### What you need to do
Only the lines from the one containing "R4: 110k (LEDK, VX) -> none" to the end of the records belong in the output; print them exactly.

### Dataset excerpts
◆ ◆ ◆

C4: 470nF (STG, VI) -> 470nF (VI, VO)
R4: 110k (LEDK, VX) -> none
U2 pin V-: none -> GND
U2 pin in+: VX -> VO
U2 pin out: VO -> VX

◆ ◆ ◆

### Result for this task
R4: 110k (LEDK, VX) -> none
U2 pin V-: none -> GND
U2 pin in+: VX -> VO
U2 pin out: VO -> VX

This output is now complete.